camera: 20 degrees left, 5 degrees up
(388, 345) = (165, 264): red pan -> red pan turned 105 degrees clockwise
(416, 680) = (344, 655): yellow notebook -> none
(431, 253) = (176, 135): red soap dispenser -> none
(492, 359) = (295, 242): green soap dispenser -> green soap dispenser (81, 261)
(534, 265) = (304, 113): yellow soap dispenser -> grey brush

# # #

=== Instructions for the task ===
Exactly as written, restate every record in the listing.

=== Answer to this problem ===
camera: 20 degrees left, 5 degrees up
(388, 345) = (165, 264): red pan -> red pan turned 105 degrees clockwise
(416, 680) = (344, 655): yellow notebook -> none
(431, 253) = (176, 135): red soap dispenser -> none
(492, 359) = (295, 242): green soap dispenser -> green soap dispenser (81, 261)
(534, 265) = (304, 113): yellow soap dispenser -> grey brush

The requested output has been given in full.